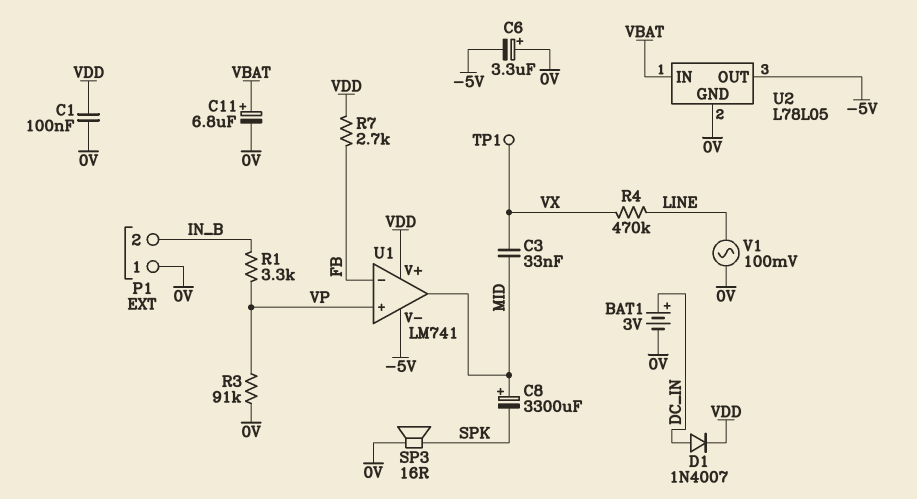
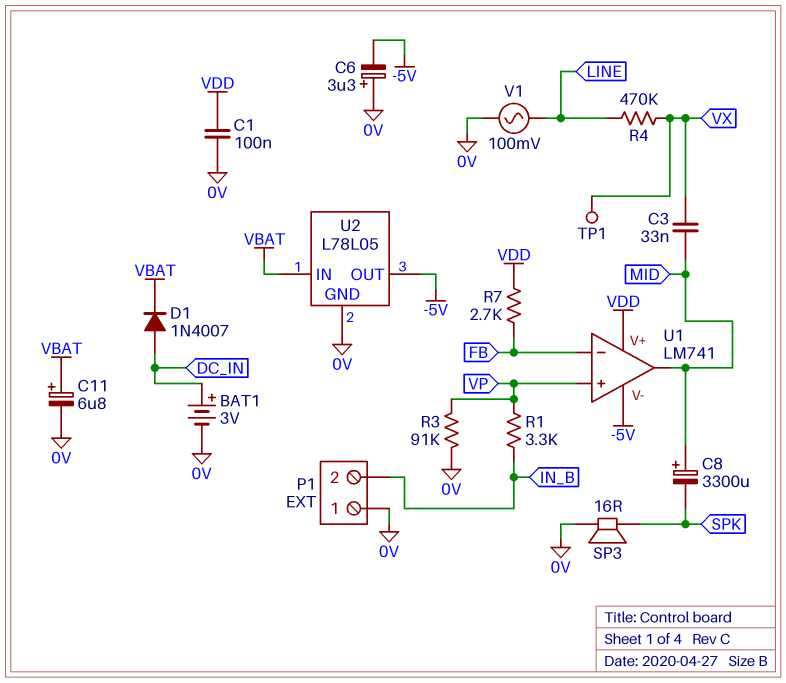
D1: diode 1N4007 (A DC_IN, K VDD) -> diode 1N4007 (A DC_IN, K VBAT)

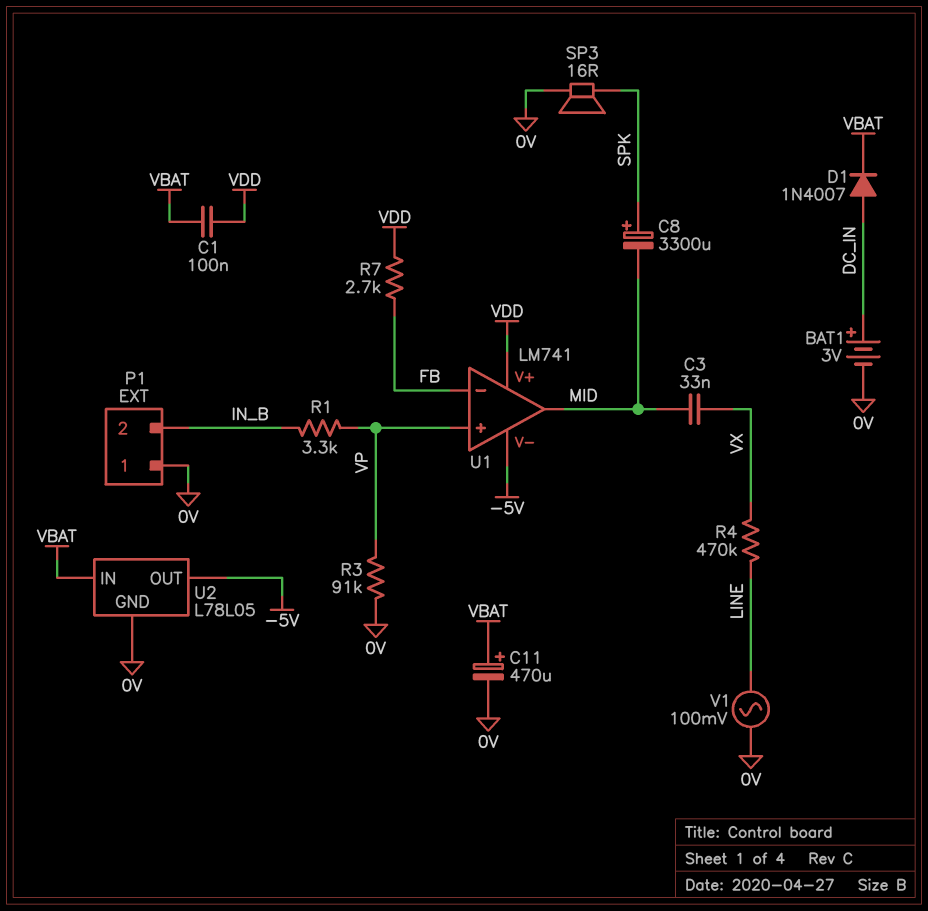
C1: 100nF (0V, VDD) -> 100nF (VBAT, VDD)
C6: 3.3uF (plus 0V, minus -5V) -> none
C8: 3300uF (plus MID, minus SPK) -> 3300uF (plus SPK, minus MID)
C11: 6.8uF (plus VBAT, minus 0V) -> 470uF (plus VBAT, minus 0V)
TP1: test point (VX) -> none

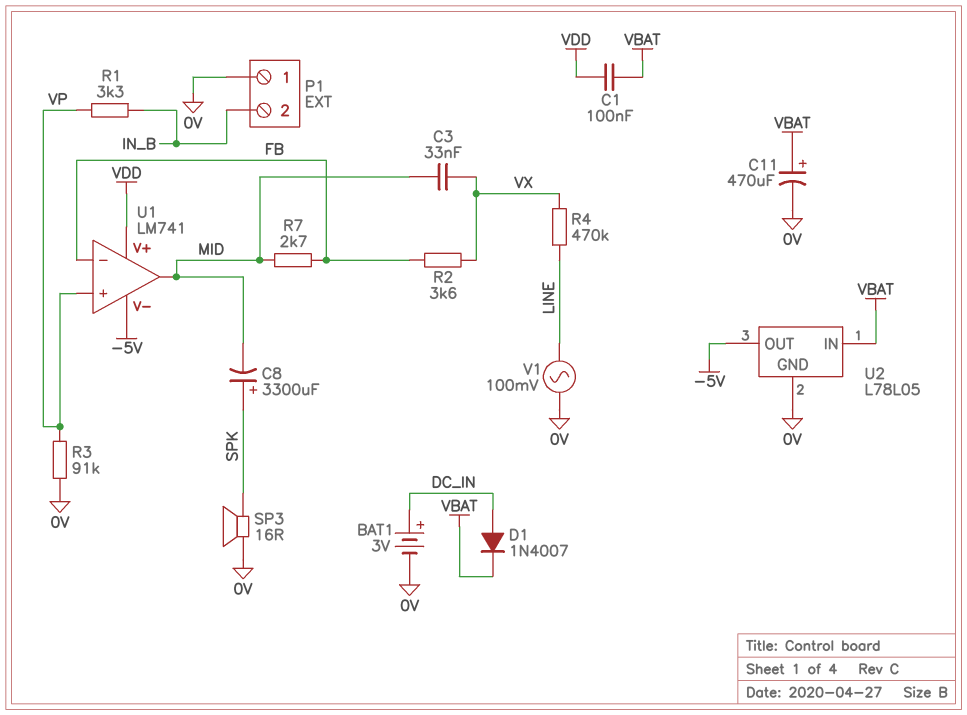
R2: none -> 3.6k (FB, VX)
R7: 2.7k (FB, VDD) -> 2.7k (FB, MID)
● ● ●
Leave the pictures out and reproduce all of the records exactly.

D1: diode 1N4007 (A DC_IN, K VDD) -> diode 1N4007 (A DC_IN, K VBAT)

C1: 100nF (0V, VDD) -> 100nF (VBAT, VDD)
C6: 3.3uF (plus 0V, minus -5V) -> none
C8: 3300uF (plus MID, minus SPK) -> 3300uF (plus SPK, minus MID)
C11: 6.8uF (plus VBAT, minus 0V) -> 470uF (plus VBAT, minus 0V)
TP1: test point (VX) -> none

R2: none -> 3.6k (FB, VX)
R7: 2.7k (FB, VDD) -> 2.7k (FB, MID)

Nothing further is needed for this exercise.